* WORK INSTRUCTION
From the first line to the last, copy the data exactly.

(Recorded data)

====================

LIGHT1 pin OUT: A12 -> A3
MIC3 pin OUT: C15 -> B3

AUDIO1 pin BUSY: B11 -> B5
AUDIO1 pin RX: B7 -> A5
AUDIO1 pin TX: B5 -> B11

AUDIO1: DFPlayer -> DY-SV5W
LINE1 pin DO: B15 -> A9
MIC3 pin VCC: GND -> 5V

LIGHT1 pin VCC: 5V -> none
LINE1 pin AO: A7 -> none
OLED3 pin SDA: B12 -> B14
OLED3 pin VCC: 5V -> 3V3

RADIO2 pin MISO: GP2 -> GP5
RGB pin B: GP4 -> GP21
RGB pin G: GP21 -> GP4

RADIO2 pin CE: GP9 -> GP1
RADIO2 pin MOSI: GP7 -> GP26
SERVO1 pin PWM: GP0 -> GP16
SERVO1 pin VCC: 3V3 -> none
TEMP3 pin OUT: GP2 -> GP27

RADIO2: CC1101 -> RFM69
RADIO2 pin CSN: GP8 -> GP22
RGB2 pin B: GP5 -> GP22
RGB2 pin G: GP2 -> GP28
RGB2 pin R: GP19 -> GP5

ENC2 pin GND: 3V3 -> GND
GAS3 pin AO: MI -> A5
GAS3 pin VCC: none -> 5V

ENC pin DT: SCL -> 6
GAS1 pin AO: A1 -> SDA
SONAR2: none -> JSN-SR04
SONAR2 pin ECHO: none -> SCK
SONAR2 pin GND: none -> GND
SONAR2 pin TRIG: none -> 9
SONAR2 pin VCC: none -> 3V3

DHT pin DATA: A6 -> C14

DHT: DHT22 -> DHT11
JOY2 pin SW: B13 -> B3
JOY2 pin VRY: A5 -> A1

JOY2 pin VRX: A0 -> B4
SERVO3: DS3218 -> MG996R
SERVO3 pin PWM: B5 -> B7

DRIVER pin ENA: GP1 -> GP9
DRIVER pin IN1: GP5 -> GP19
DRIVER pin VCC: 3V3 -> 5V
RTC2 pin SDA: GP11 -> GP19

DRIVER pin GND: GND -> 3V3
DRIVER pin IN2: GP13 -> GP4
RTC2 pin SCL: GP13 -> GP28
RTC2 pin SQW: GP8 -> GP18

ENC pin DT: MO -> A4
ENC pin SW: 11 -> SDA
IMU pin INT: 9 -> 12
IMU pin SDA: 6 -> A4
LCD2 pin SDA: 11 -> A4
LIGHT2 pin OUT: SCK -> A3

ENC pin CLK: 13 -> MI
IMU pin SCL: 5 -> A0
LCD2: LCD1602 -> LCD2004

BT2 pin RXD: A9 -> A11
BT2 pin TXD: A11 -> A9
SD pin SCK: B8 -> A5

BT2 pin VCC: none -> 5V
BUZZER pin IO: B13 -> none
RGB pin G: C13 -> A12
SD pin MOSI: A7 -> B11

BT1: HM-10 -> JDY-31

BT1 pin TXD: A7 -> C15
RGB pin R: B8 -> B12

====================

* EXERCISE ANSWER
LIGHT1 pin OUT: A12 -> A3
MIC3 pin OUT: C15 -> B3

AUDIO1 pin BUSY: B11 -> B5
AUDIO1 pin RX: B7 -> A5
AUDIO1 pin TX: B5 -> B11

AUDIO1: DFPlayer -> DY-SV5W
LINE1 pin DO: B15 -> A9
MIC3 pin VCC: GND -> 5V

LIGHT1 pin VCC: 5V -> none
LINE1 pin AO: A7 -> none
OLED3 pin SDA: B12 -> B14
OLED3 pin VCC: 5V -> 3V3

RADIO2 pin MISO: GP2 -> GP5
RGB pin B: GP4 -> GP21
RGB pin G: GP21 -> GP4

RADIO2 pin CE: GP9 -> GP1
RADIO2 pin MOSI: GP7 -> GP26
SERVO1 pin PWM: GP0 -> GP16
SERVO1 pin VCC: 3V3 -> none
TEMP3 pin OUT: GP2 -> GP27

RADIO2: CC1101 -> RFM69
RADIO2 pin CSN: GP8 -> GP22
RGB2 pin B: GP5 -> GP22
RGB2 pin G: GP2 -> GP28
RGB2 pin R: GP19 -> GP5

ENC2 pin GND: 3V3 -> GND
GAS3 pin AO: MI -> A5
GAS3 pin VCC: none -> 5V

ENC pin DT: SCL -> 6
GAS1 pin AO: A1 -> SDA
SONAR2: none -> JSN-SR04
SONAR2 pin ECHO: none -> SCK
SONAR2 pin GND: none -> GND
SONAR2 pin TRIG: none -> 9
SONAR2 pin VCC: none -> 3V3

DHT pin DATA: A6 -> C14

DHT: DHT22 -> DHT11
JOY2 pin SW: B13 -> B3
JOY2 pin VRY: A5 -> A1

JOY2 pin VRX: A0 -> B4
SERVO3: DS3218 -> MG996R
SERVO3 pin PWM: B5 -> B7

DRIVER pin ENA: GP1 -> GP9
DRIVER pin IN1: GP5 -> GP19
DRIVER pin VCC: 3V3 -> 5V
RTC2 pin SDA: GP11 -> GP19

DRIVER pin GND: GND -> 3V3
DRIVER pin IN2: GP13 -> GP4
RTC2 pin SCL: GP13 -> GP28
RTC2 pin SQW: GP8 -> GP18

ENC pin DT: MO -> A4
ENC pin SW: 11 -> SDA
IMU pin INT: 9 -> 12
IMU pin SDA: 6 -> A4
LCD2 pin SDA: 11 -> A4
LIGHT2 pin OUT: SCK -> A3

ENC pin CLK: 13 -> MI
IMU pin SCL: 5 -> A0
LCD2: LCD1602 -> LCD2004

BT2 pin RXD: A9 -> A11
BT2 pin TXD: A11 -> A9
SD pin SCK: B8 -> A5

BT2 pin VCC: none -> 5V
BUZZER pin IO: B13 -> none
RGB pin G: C13 -> A12
SD pin MOSI: A7 -> B11

BT1: HM-10 -> JDY-31

BT1 pin TXD: A7 -> C15
RGB pin R: B8 -> B12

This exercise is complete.